Reproduce exactly, leaving out pictures, each line from the one holding "olla (gris) [608, 274]" through the final line of the listing, and add nothing.

→ **DATA PROVIDED**:
..........
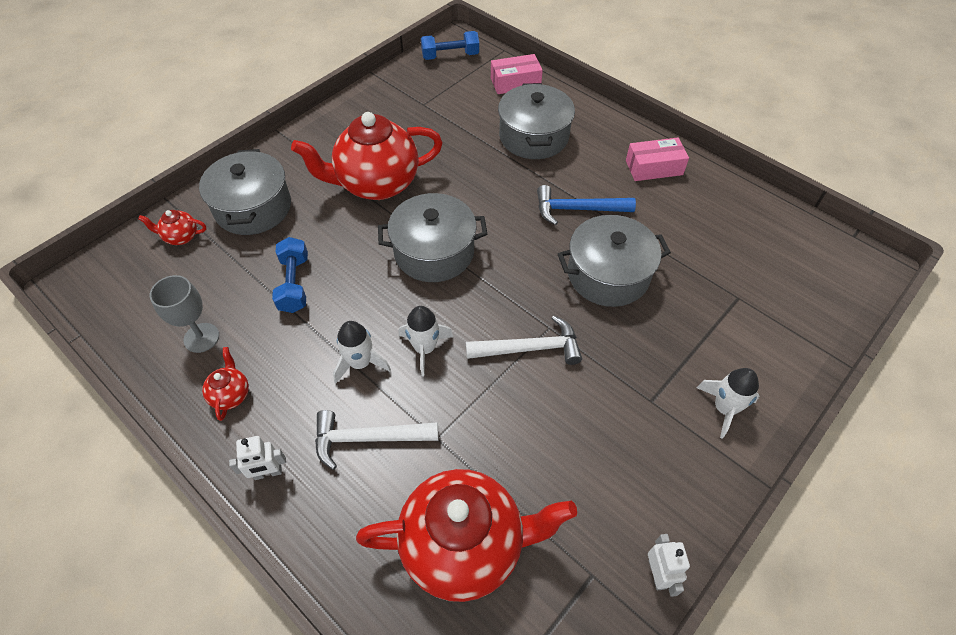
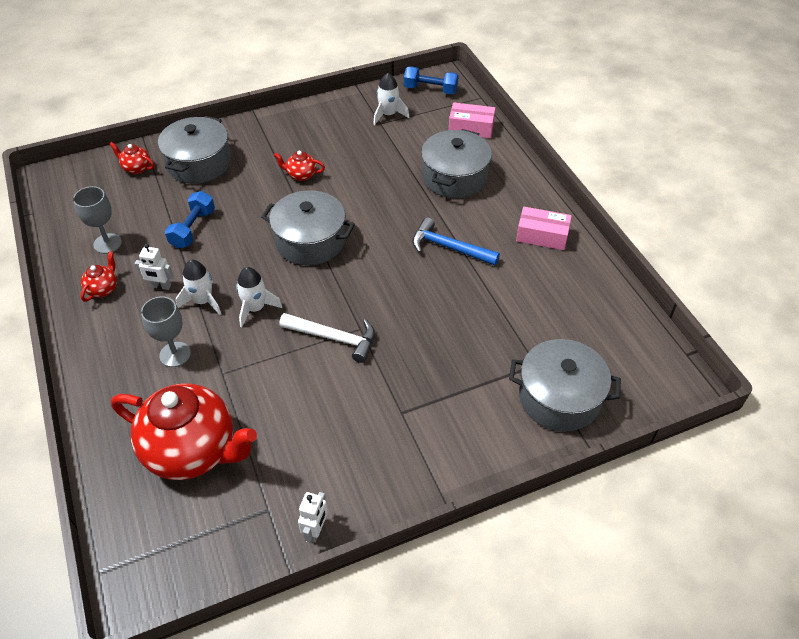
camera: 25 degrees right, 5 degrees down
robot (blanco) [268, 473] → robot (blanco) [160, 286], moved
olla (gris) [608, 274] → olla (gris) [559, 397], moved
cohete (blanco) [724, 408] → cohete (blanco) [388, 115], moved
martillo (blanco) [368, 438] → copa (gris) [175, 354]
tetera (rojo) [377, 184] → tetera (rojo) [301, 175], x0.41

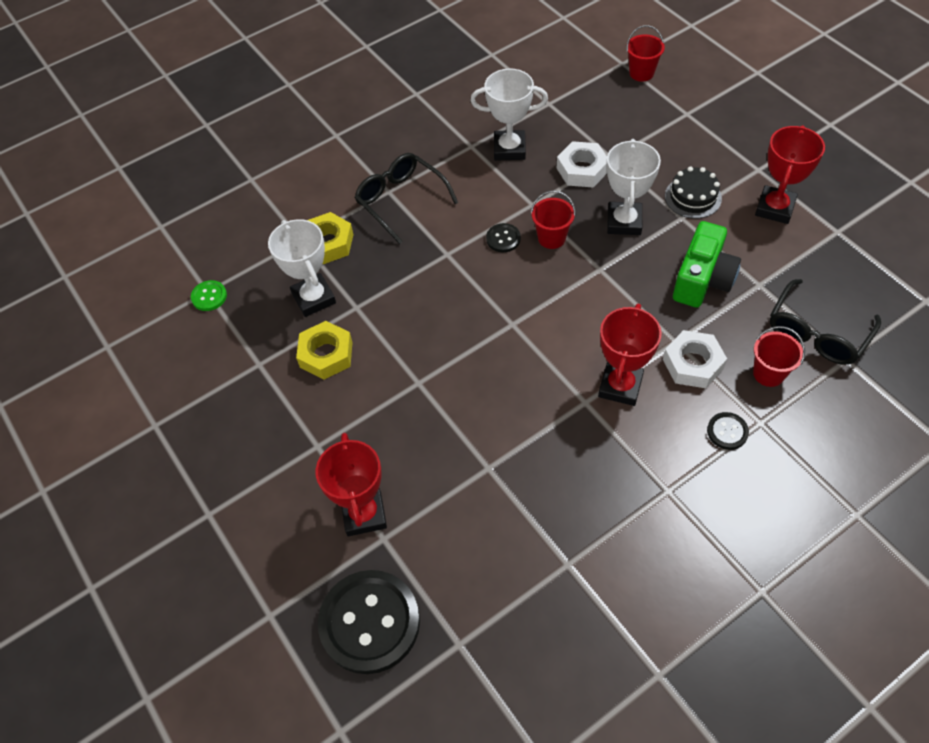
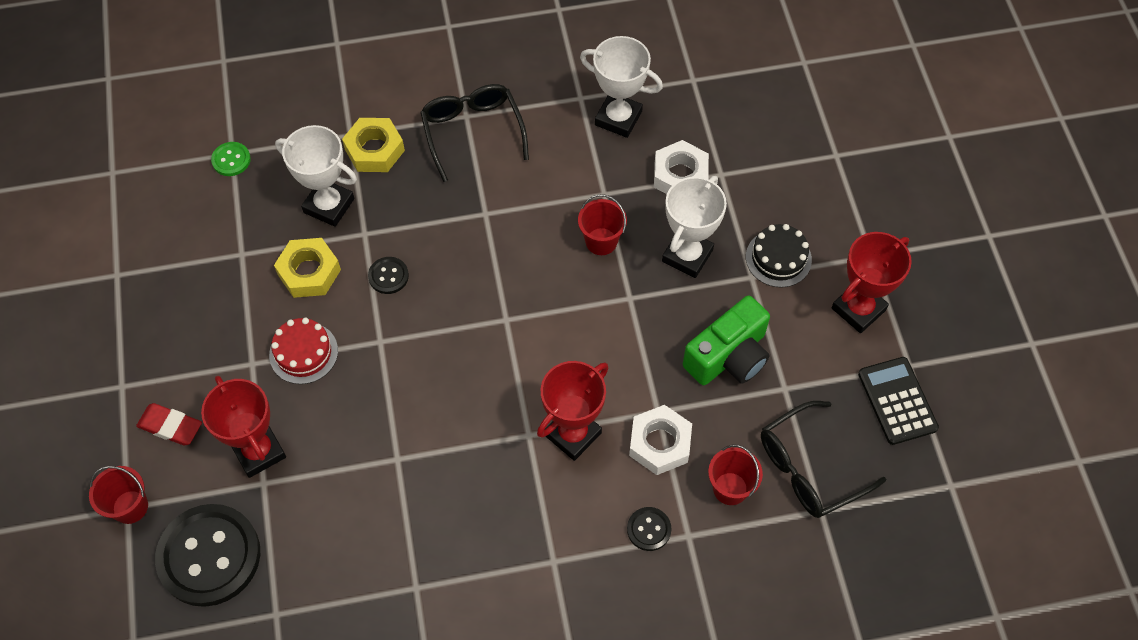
camera: 20 degrees right, 5 degrees up
- → goma de borrar (rojo) [170, 426]
- → tarta (rojo) [303, 353]
- → calculadora (negro) [897, 401]
botón (negro) [503, 239] → botón (negro) [388, 276], moved
balde (rojo) [641, 73] → balde (rojo) [130, 507], moved
trofeo (blanco) [313, 298] → trofeo (blanco) [329, 206], 60 degrees counterclockwise
trofeo (rojo) [364, 514] → trofeo (rojo) [259, 451], 45 degrees counterclockwise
..........
→ **WRITTEN ANSWER**:
olla (gris) [608, 274] → olla (gris) [559, 397], moved
cohete (blanco) [724, 408] → cohete (blanco) [388, 115], moved
martillo (blanco) [368, 438] → copa (gris) [175, 354]
tetera (rojo) [377, 184] → tetera (rojo) [301, 175], x0.41

camera: 20 degrees right, 5 degrees up
- → goma de borrar (rojo) [170, 426]
- → tarta (rojo) [303, 353]
- → calculadora (negro) [897, 401]
botón (negro) [503, 239] → botón (negro) [388, 276], moved
balde (rojo) [641, 73] → balde (rojo) [130, 507], moved
trofeo (blanco) [313, 298] → trofeo (blanco) [329, 206], 60 degrees counterclockwise
trofeo (rojo) [364, 514] → trofeo (rojo) [259, 451], 45 degrees counterclockwise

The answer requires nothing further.